## Source information
== Segment start ==
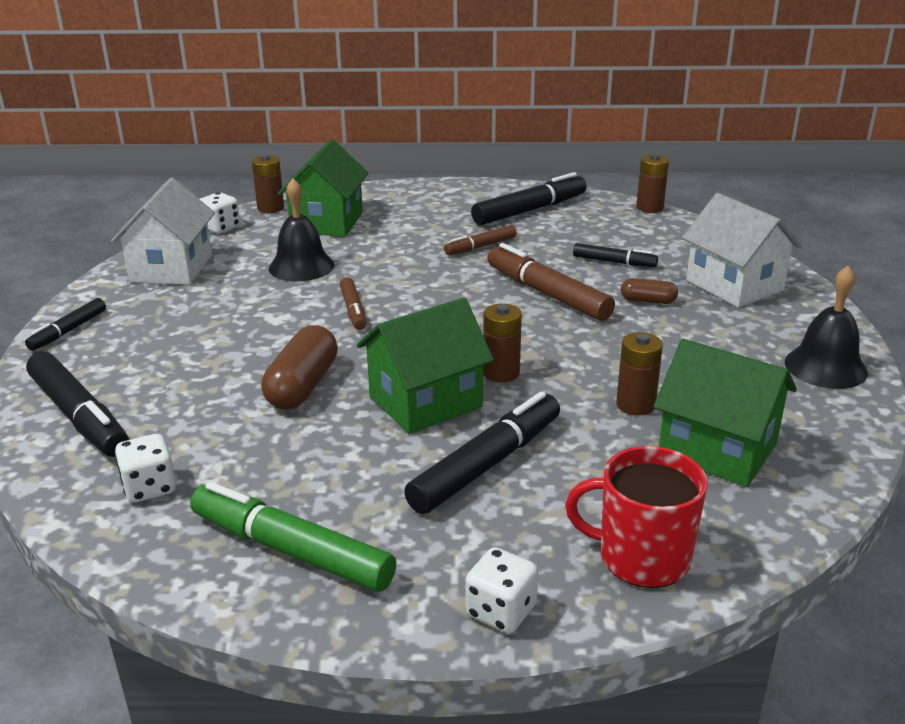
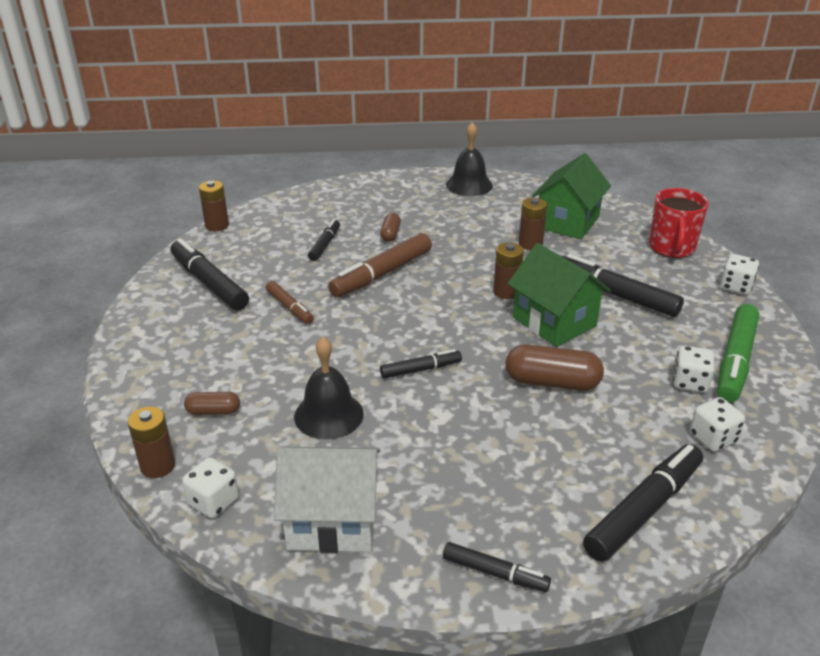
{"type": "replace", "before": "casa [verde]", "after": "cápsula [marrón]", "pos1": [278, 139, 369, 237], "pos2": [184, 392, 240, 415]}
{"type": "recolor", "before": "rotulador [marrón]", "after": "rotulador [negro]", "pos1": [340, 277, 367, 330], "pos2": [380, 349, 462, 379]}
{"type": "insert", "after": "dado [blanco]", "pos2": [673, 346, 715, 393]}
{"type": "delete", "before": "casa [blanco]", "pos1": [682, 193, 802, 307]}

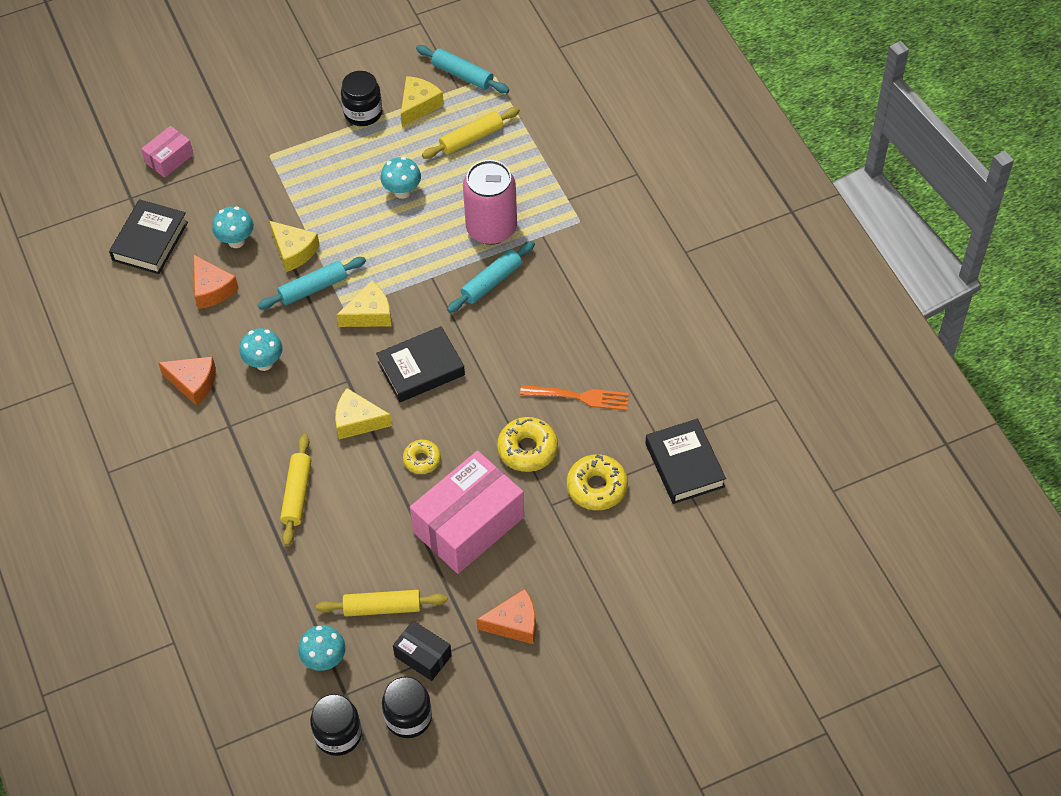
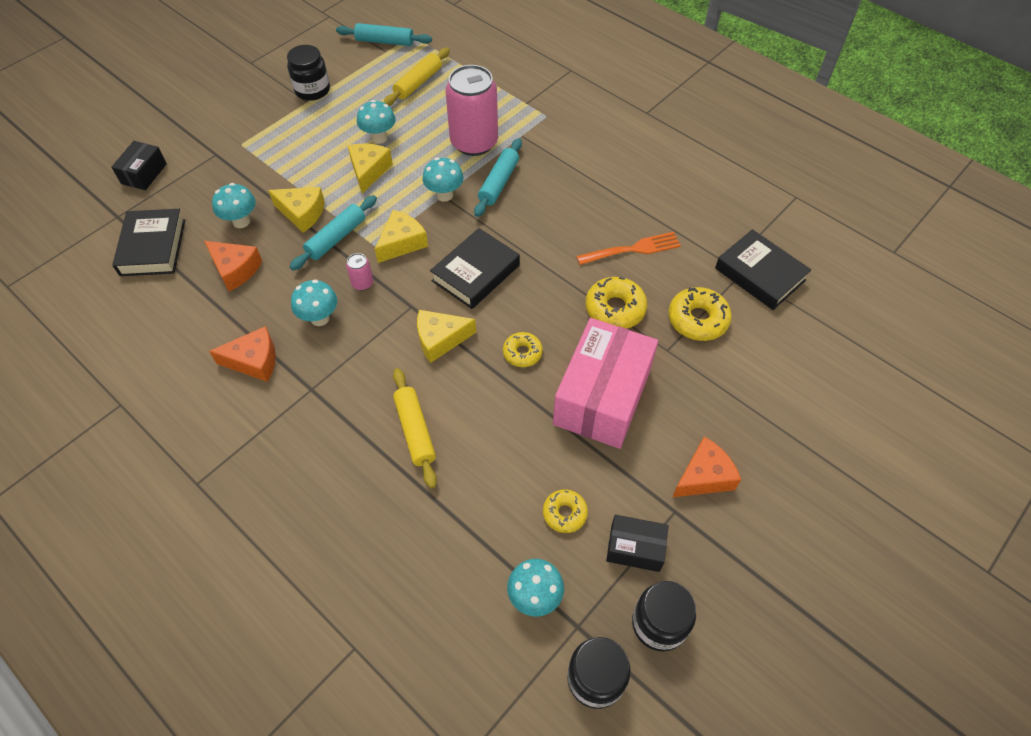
{"type": "recolor", "before": "caja [rosa]", "after": "caja [negro]", "pos1": [141, 126, 194, 178], "pos2": [111, 141, 167, 190]}
{"type": "insert", "after": "lata [rosa]", "pos2": [346, 253, 373, 290]}
{"type": "move", "before": "queso [amarillo]", "pos1": [401, 76, 444, 127], "pos2": [347, 144, 393, 194]}
{"type": "insert", "after": "seta [turquesa]", "pos2": [422, 157, 464, 202]}
{"type": "replace", "before": "rodillo [amarillo]", "after": "rosquilla [amarillo]", "pos1": [316, 590, 447, 616], "pos2": [543, 489, 588, 533]}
== Segment end ==
## Problem statement
Skip the images and write out the rest of the listing exactly.

## Final answer
{"type": "replace", "before": "casa [verde]", "after": "cápsula [marrón]", "pos1": [278, 139, 369, 237], "pos2": [184, 392, 240, 415]}
{"type": "recolor", "before": "rotulador [marrón]", "after": "rotulador [negro]", "pos1": [340, 277, 367, 330], "pos2": [380, 349, 462, 379]}
{"type": "insert", "after": "dado [blanco]", "pos2": [673, 346, 715, 393]}
{"type": "delete", "before": "casa [blanco]", "pos1": [682, 193, 802, 307]}

{"type": "recolor", "before": "caja [rosa]", "after": "caja [negro]", "pos1": [141, 126, 194, 178], "pos2": [111, 141, 167, 190]}
{"type": "insert", "after": "lata [rosa]", "pos2": [346, 253, 373, 290]}
{"type": "move", "before": "queso [amarillo]", "pos1": [401, 76, 444, 127], "pos2": [347, 144, 393, 194]}
{"type": "insert", "after": "seta [turquesa]", "pos2": [422, 157, 464, 202]}
{"type": "replace", "before": "rodillo [amarillo]", "after": "rosquilla [amarillo]", "pos1": [316, 590, 447, 616], "pos2": [543, 489, 588, 533]}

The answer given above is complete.